Scene change data
Content starts

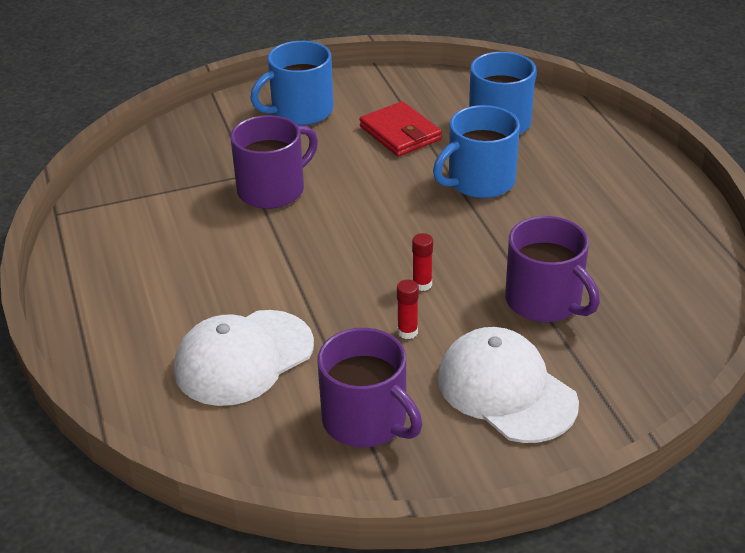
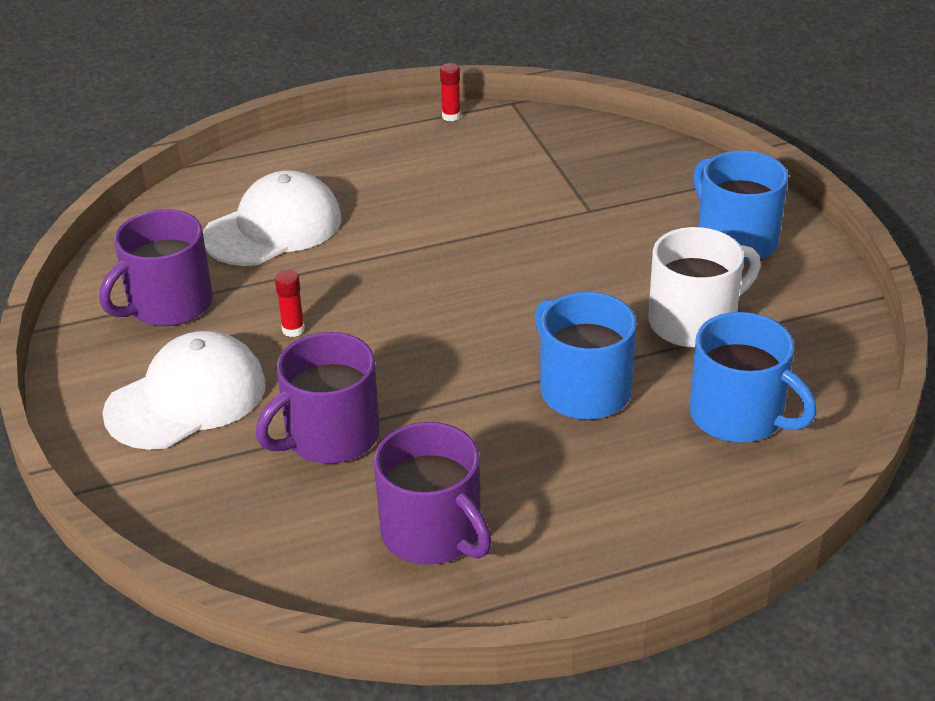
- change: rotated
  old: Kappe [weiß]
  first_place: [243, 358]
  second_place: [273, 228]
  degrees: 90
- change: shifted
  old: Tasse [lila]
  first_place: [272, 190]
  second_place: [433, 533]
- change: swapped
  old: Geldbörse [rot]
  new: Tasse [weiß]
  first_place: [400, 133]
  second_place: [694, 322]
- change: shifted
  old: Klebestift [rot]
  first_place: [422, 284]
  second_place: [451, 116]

Content ends

▶ Task item: From the first line to the last, repeat the records exactly, leaving out the pictures.

▶ Task response:
- change: rotated
  old: Kappe [weiß]
  first_place: [243, 358]
  second_place: [273, 228]
  degrees: 90
- change: shifted
  old: Tasse [lila]
  first_place: [272, 190]
  second_place: [433, 533]
- change: swapped
  old: Geldbörse [rot]
  new: Tasse [weiß]
  first_place: [400, 133]
  second_place: [694, 322]
- change: shifted
  old: Klebestift [rot]
  first_place: [422, 284]
  second_place: [451, 116]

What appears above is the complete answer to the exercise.